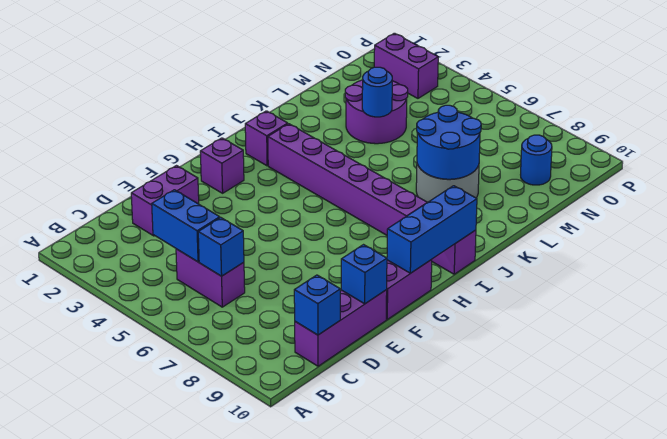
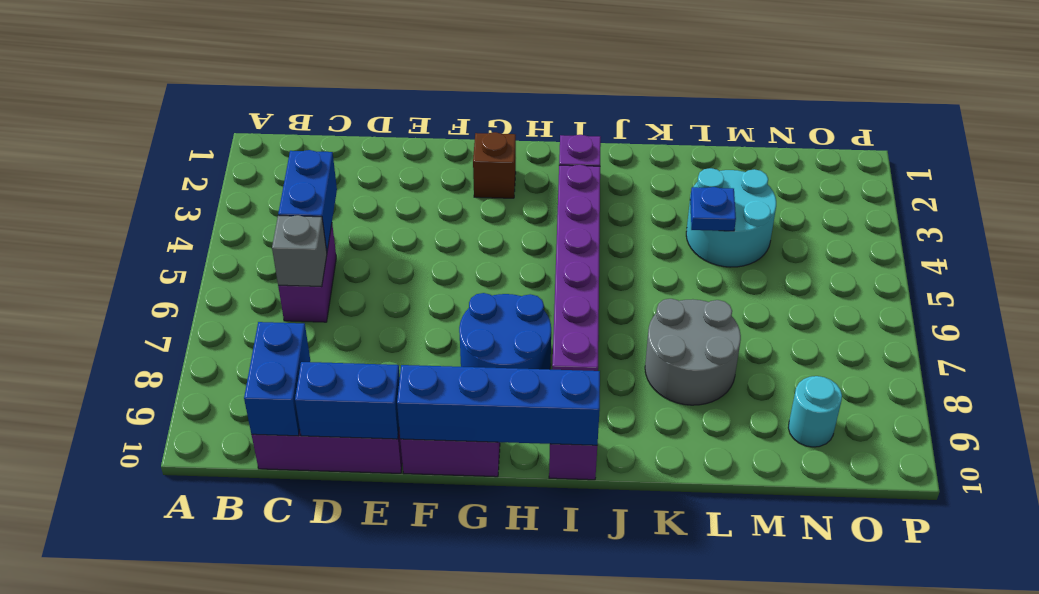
blue brick C6 level 2 -> grey brick C6 level 2
blue brick C10 level 2 -> blue brick C9:C10 level 2
purple brick D2:E2 level 1 -> none
blue brick E10 level 2 -> blue brick D10:E10 level 2
purple brick G2 level 1 -> brown brick G2 level 1
blue brick G10:I10 level 2 -> blue brick F10:I10 level 2
blue round brick K7:L8 level 2 -> blue round brick G7:H8 level 1
purple round brick L3:M4 level 1 -> cyan round brick L3:M4 level 1
blue round brick L4 level 2 -> blue plate L4 level 2
blue round brick N9 level 1 -> cyan round brick N9 level 1
purple brick O2:O3 level 1 -> none

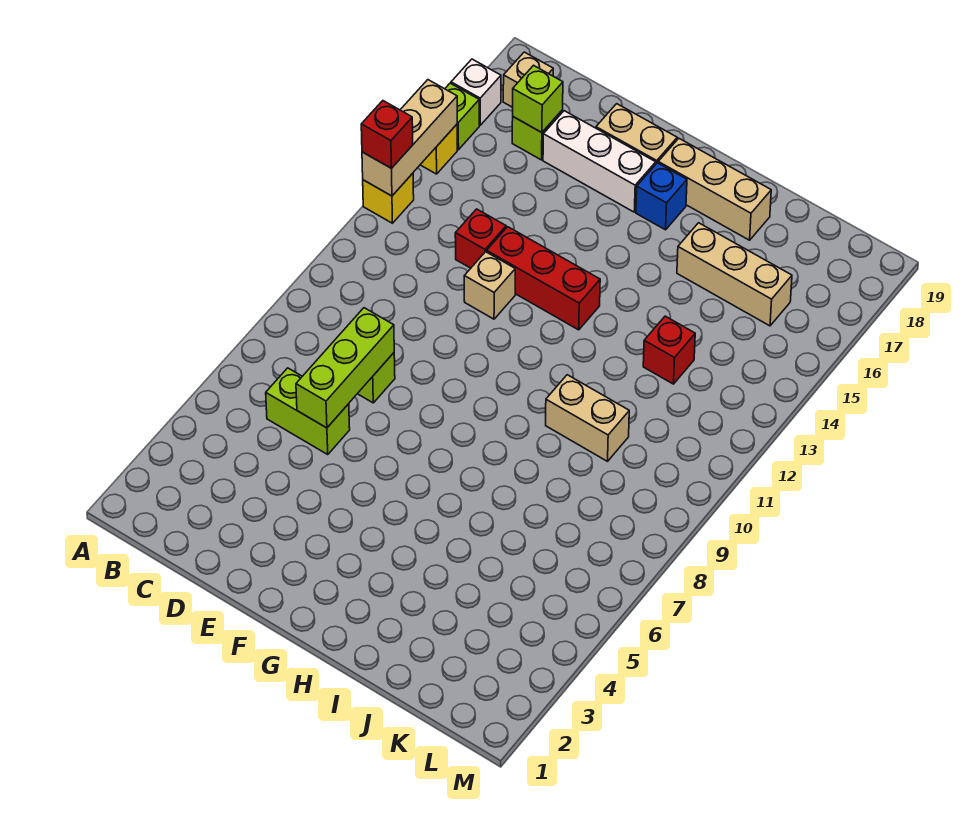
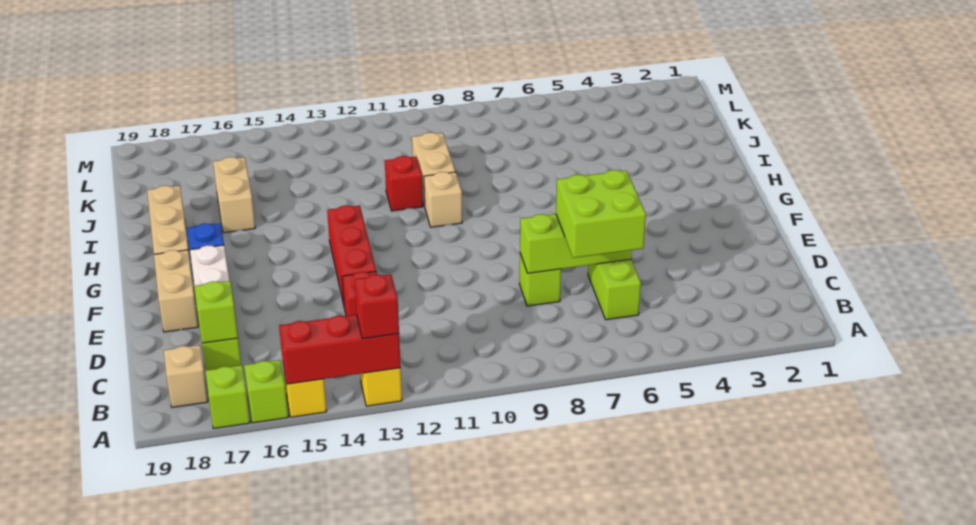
tan brick A13:A15 level 2 -> red brick A13:A15 level 2
white brick A17 level 1 -> lime brick A17 level 1
none -> lime brick C6:D7 level 3
tan brick E12 level 1 -> tan brick H10 level 1
tan brick I16:K16 level 1 -> tan brick I16:J16 level 1
red brick J13 level 1 -> red brick I11 level 1

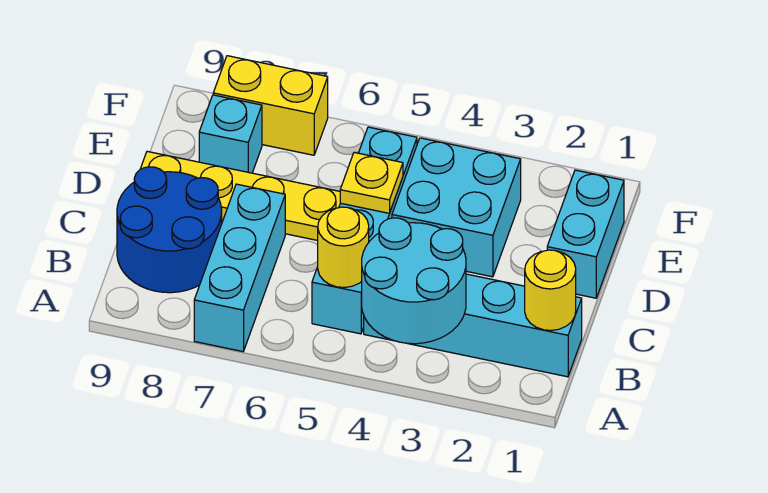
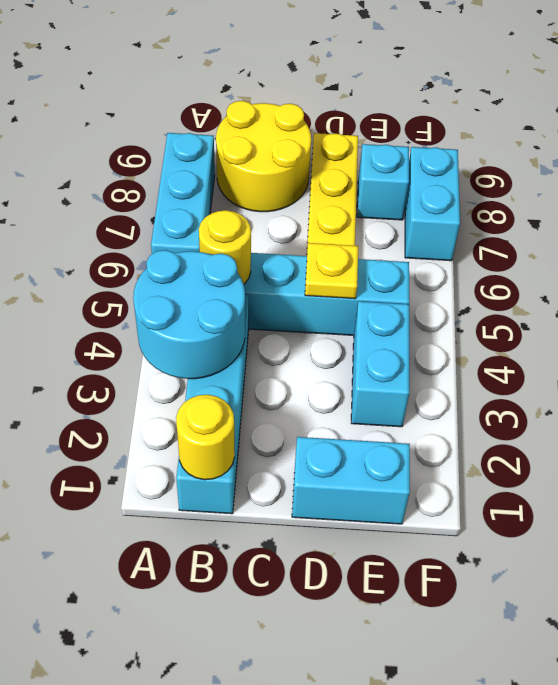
cyan brick A7:C7 level 1 -> cyan brick A6:A8 level 1
blue round brick B8:C9 level 1 -> yellow round brick B8:C9 level 1
cyan brick D3:E4 level 1 -> cyan brick E3:E4 level 1
yellow brick F7:F8 level 1 -> cyan brick F7:F8 level 1

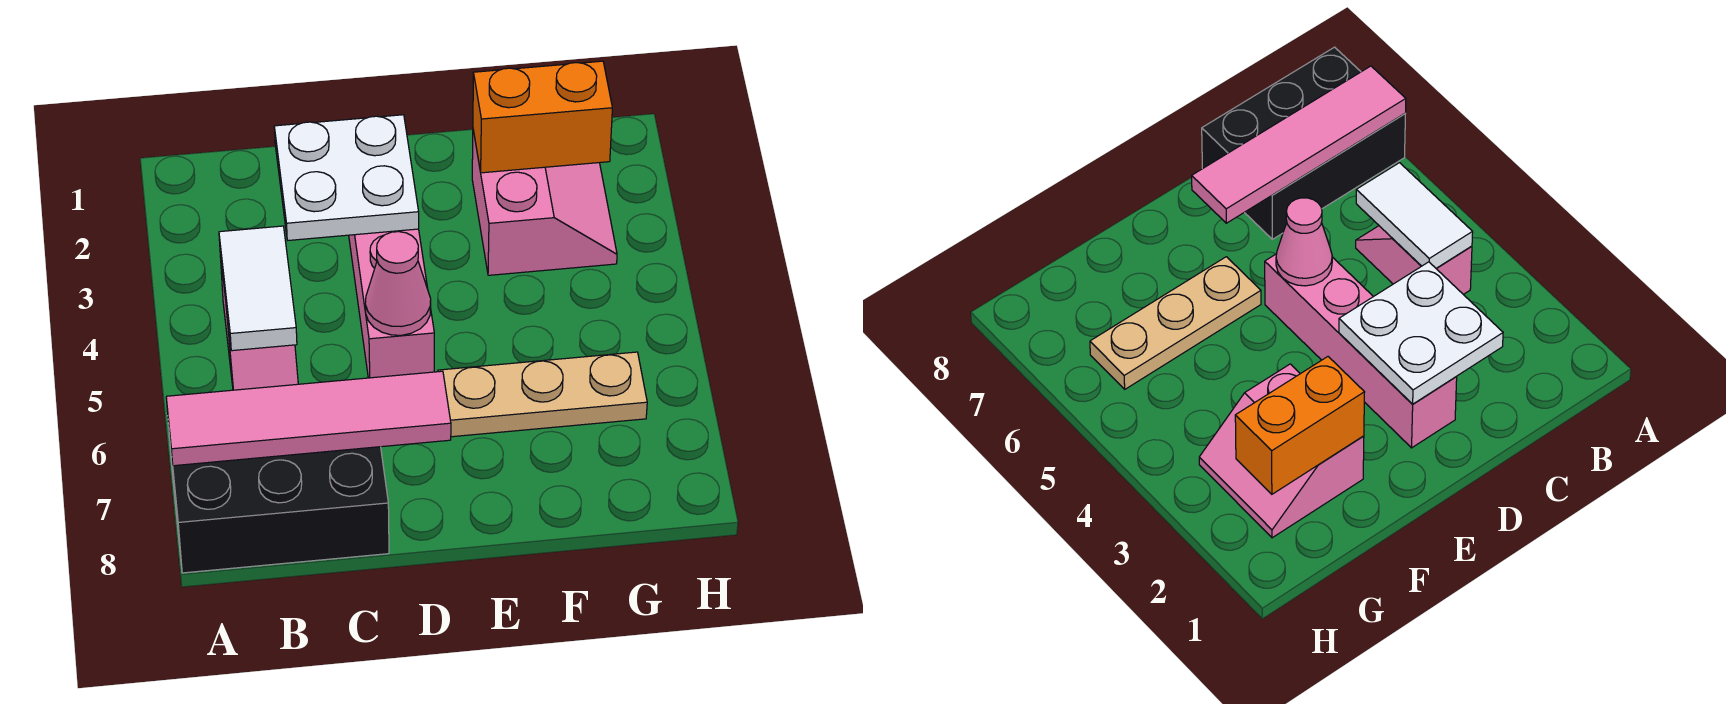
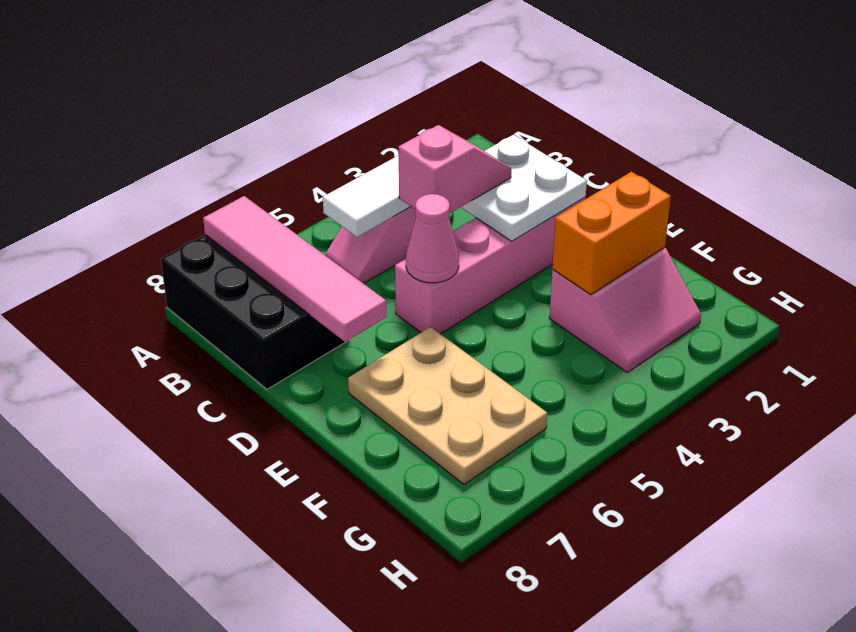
none -> pink slope C3:C4 level 3 top 4
tan plate E6:G6 level 1 -> tan plate E6:G7 level 1
orange brick F2:G2 level 2 -> orange brick F2:F3 level 2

-------

Only the pictures stay out; the rest of the entries above must be written out exactly.

▸ **Solution to this problem**
blue brick C6 level 2 -> grey brick C6 level 2
blue brick C10 level 2 -> blue brick C9:C10 level 2
purple brick D2:E2 level 1 -> none
blue brick E10 level 2 -> blue brick D10:E10 level 2
purple brick G2 level 1 -> brown brick G2 level 1
blue brick G10:I10 level 2 -> blue brick F10:I10 level 2
blue round brick K7:L8 level 2 -> blue round brick G7:H8 level 1
purple round brick L3:M4 level 1 -> cyan round brick L3:M4 level 1
blue round brick L4 level 2 -> blue plate L4 level 2
blue round brick N9 level 1 -> cyan round brick N9 level 1
purple brick O2:O3 level 1 -> none

tan brick A13:A15 level 2 -> red brick A13:A15 level 2
white brick A17 level 1 -> lime brick A17 level 1
none -> lime brick C6:D7 level 3
tan brick E12 level 1 -> tan brick H10 level 1
tan brick I16:K16 level 1 -> tan brick I16:J16 level 1
red brick J13 level 1 -> red brick I11 level 1

cyan brick A7:C7 level 1 -> cyan brick A6:A8 level 1
blue round brick B8:C9 level 1 -> yellow round brick B8:C9 level 1
cyan brick D3:E4 level 1 -> cyan brick E3:E4 level 1
yellow brick F7:F8 level 1 -> cyan brick F7:F8 level 1

none -> pink slope C3:C4 level 3 top 4
tan plate E6:G6 level 1 -> tan plate E6:G7 level 1
orange brick F2:G2 level 2 -> orange brick F2:F3 level 2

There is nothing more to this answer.